> _Challenge_:
Pull out every line of the material below that contains the string "with". Treat uppercase and lowercase letters as different.

[Stored entries]
↓↓↓

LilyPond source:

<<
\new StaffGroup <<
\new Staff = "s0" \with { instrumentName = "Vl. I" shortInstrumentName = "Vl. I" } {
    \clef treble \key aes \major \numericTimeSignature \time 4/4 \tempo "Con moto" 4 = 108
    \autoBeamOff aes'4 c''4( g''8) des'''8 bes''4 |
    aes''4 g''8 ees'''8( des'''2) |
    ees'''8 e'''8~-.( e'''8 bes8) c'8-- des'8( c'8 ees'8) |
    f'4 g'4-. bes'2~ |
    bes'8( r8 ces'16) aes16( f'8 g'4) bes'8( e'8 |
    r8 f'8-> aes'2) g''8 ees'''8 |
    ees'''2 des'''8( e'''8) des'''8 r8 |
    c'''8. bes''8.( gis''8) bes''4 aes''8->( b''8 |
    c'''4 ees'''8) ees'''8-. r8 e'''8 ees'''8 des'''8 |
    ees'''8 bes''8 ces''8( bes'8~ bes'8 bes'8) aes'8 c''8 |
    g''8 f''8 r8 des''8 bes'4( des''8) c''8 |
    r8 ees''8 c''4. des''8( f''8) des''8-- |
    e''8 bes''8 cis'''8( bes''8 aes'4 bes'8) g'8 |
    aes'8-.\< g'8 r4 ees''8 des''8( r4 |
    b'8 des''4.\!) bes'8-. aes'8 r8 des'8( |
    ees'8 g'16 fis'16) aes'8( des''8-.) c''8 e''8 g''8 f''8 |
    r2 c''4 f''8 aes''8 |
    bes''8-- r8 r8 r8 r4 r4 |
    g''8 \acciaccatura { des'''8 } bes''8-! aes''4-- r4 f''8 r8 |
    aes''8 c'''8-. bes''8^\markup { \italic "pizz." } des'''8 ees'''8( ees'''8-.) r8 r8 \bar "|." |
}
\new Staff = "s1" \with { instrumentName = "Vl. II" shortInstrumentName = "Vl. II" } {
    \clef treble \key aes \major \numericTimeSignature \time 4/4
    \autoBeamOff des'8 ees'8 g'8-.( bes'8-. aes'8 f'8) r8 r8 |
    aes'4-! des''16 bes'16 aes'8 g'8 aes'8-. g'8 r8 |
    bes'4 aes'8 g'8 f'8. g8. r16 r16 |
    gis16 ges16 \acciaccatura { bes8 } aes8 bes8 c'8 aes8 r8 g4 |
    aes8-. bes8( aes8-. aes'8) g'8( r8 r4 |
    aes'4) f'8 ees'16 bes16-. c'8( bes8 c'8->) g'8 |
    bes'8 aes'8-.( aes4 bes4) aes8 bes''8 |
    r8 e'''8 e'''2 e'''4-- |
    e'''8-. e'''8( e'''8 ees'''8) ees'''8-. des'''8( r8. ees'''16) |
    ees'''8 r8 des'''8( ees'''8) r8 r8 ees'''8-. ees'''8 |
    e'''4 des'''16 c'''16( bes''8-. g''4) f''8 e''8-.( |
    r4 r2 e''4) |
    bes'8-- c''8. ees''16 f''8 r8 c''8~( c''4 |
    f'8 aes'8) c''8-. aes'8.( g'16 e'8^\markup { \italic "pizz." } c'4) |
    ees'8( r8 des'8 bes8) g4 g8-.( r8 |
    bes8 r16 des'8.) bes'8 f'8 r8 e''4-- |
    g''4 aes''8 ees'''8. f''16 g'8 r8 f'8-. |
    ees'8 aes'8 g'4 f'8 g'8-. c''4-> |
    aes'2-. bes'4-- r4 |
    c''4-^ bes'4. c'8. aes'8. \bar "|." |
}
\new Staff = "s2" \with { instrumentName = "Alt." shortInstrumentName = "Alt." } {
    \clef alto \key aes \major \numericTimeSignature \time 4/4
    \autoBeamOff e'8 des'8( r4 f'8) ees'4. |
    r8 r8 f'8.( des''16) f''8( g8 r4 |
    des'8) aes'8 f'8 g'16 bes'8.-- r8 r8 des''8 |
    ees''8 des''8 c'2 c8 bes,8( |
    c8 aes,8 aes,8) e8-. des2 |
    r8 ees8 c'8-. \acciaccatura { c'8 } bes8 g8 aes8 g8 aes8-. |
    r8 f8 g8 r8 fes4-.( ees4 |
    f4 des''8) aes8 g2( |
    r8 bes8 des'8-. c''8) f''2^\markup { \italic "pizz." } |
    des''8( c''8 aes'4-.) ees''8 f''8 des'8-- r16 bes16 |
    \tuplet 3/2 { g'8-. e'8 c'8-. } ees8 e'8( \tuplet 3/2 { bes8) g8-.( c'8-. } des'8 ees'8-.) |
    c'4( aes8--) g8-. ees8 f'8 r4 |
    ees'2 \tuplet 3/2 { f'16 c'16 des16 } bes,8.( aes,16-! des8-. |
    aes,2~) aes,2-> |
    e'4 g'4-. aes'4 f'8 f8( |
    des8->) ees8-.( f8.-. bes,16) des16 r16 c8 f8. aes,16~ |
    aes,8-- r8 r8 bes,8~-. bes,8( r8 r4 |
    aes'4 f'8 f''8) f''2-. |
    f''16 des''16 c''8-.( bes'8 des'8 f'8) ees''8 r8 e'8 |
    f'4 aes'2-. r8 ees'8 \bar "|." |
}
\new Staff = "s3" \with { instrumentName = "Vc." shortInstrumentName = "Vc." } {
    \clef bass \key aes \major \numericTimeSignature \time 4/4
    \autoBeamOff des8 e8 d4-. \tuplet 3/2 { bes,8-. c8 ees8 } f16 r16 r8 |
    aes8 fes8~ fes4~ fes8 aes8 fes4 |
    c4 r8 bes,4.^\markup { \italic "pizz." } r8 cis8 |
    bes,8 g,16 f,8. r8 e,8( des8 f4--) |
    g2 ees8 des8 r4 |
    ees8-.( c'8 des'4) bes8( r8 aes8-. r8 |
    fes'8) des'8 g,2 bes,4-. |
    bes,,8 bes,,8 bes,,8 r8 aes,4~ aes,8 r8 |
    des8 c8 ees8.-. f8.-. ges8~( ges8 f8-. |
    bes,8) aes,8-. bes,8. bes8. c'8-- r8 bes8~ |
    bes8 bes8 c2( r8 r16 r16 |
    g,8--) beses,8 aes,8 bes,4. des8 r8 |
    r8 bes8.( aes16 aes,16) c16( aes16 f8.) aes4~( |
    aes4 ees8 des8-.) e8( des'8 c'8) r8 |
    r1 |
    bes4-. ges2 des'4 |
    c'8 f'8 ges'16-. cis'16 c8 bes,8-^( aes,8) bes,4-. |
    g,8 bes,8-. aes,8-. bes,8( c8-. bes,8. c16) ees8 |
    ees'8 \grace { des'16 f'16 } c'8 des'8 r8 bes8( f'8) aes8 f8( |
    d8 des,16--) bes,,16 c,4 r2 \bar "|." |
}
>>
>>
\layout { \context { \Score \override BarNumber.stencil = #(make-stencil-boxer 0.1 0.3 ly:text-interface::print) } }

↑↑↑

> _Full output_:
\new Staff = "s0" \with { instrumentName = "Vl. I" shortInstrumentName = "Vl. I" } {
\new Staff = "s1" \with { instrumentName = "Vl. II" shortInstrumentName = "Vl. II" } {
\new Staff = "s2" \with { instrumentName = "Alt." shortInstrumentName = "Alt." } {
\new Staff = "s3" \with { instrumentName = "Vc." shortInstrumentName = "Vc." } {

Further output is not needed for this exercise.